◆ Exercise data:

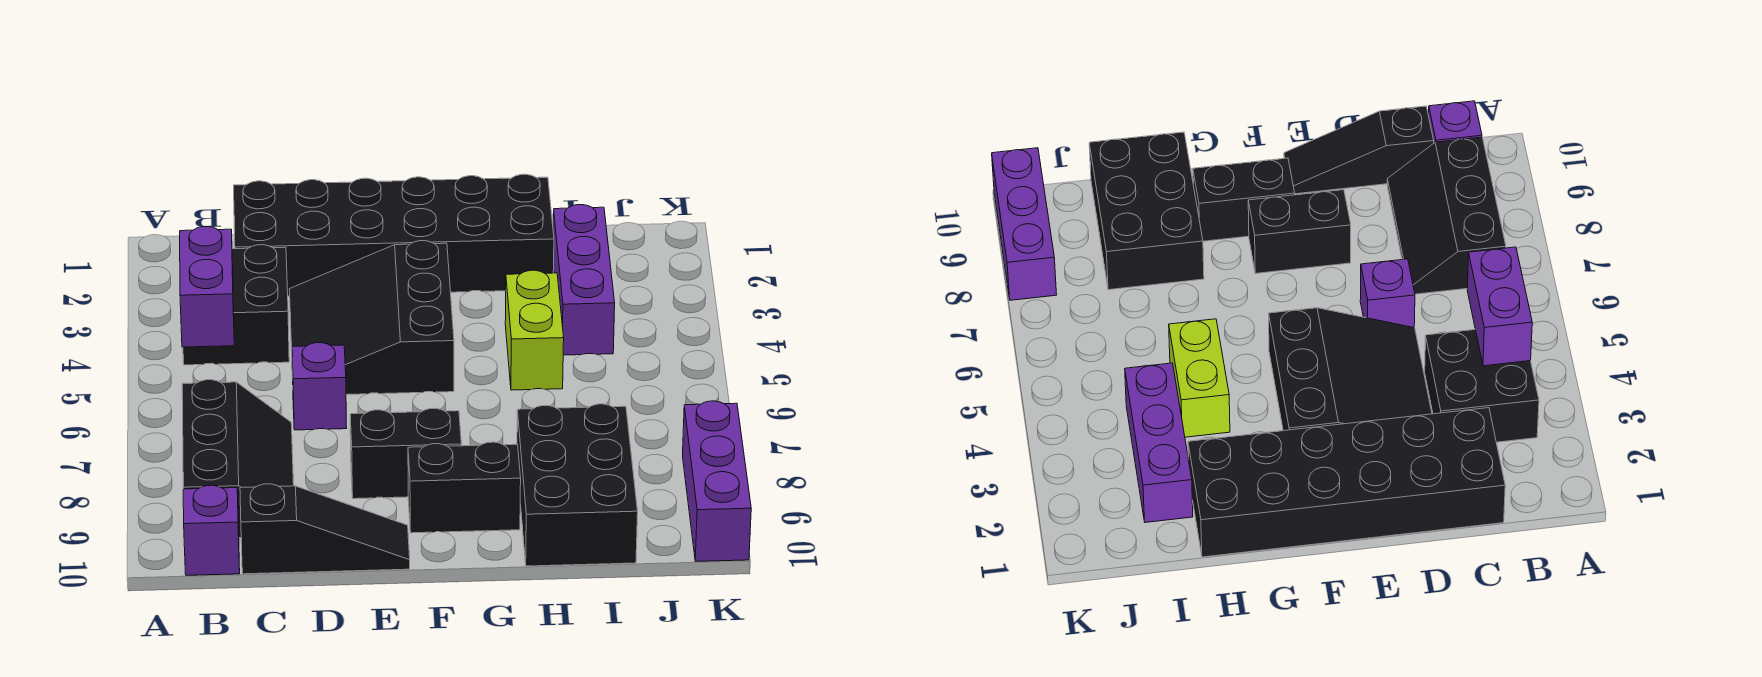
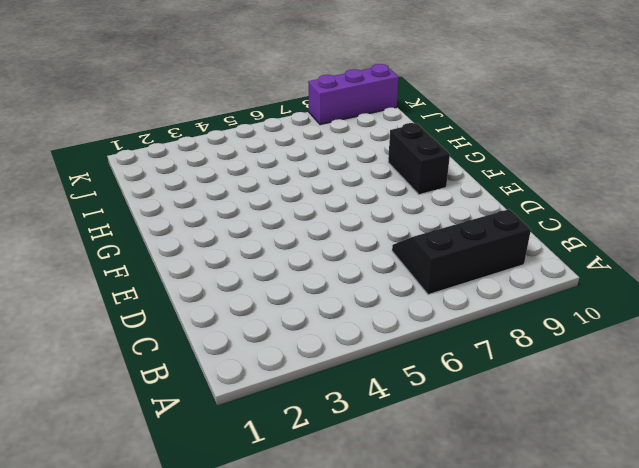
none -> black 2x2 brick [183,245,289,365]
none -> purple 1x1 brick [183,485,240,575]
none -> black 2x6 brick [234,174,554,296]

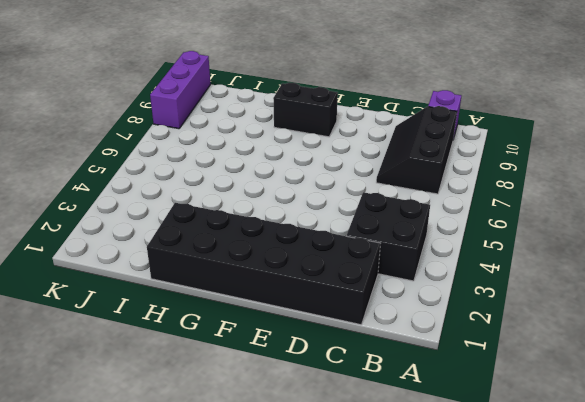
none -> black 1x3 slope [240,484,410,574]
none -> black 3x3 slope [289,241,454,395]
none -> purple 1x1 brick [292,343,347,430]

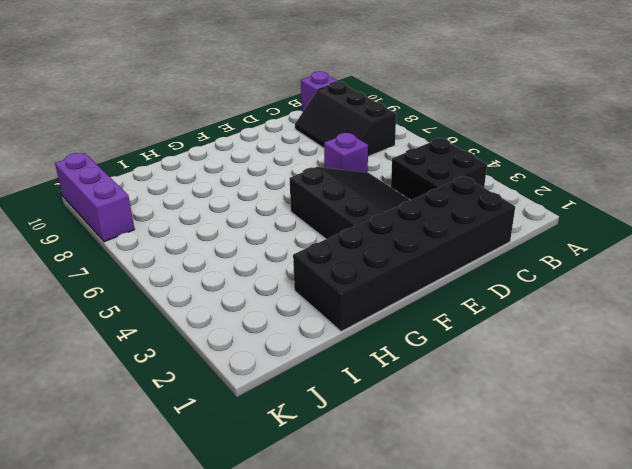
none -> black 1x3 slope [240,484,410,574]
none -> black 1x2 brick [350,408,461,499]
none -> black 1x2 brick [408,442,521,533]

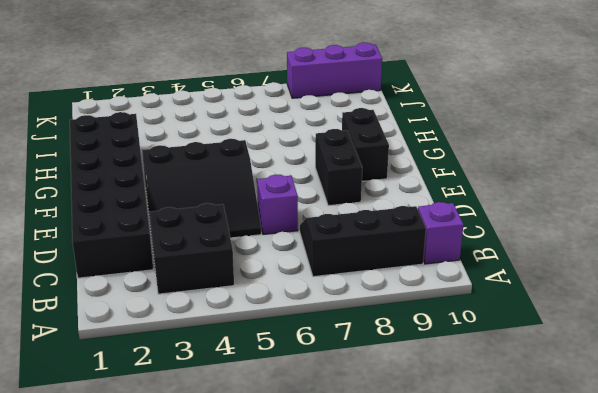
none -> black 1x3 slope [240,484,410,574]
none -> lime 1x2 brick [505,270,564,390]
none -> black 2x3 brick [517,404,638,566]

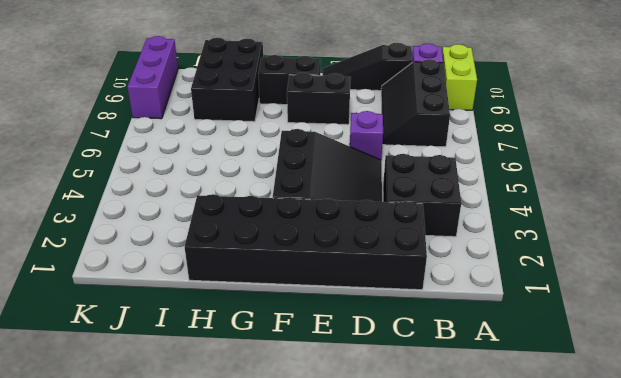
lime 1x2 brick [442,44,477,110] -> lime 1x2 brick moved to [505,270,564,390]
none -> purple 1x3 brick [553,205,615,355]
none -> purple 1x2 brick [180,227,234,347]

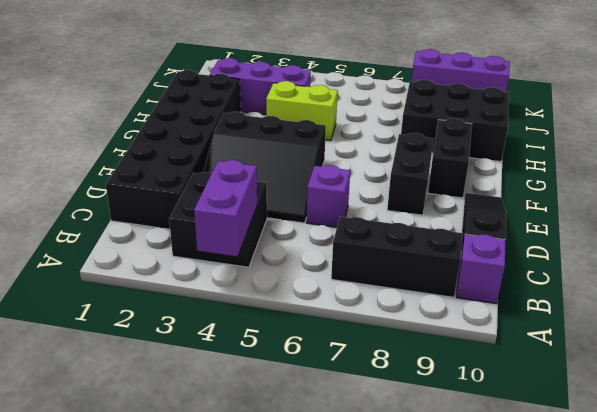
purple 1x2 brick [194,160,257,256] -> purple 1x2 brick turned to [180,227,234,347]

◆ Task instructions: An acceptable answer holds exactly the lines from the one with "none -> black 2x3 brick [517,404,638,566]" through the end of the entries above, both ends kept, and no pictures at all.

◆ Exercise result:
none -> black 2x3 brick [517,404,638,566]

lime 1x2 brick [442,44,477,110] -> lime 1x2 brick moved to [505,270,564,390]
none -> purple 1x3 brick [553,205,615,355]
none -> purple 1x2 brick [180,227,234,347]

purple 1x2 brick [194,160,257,256] -> purple 1x2 brick turned to [180,227,234,347]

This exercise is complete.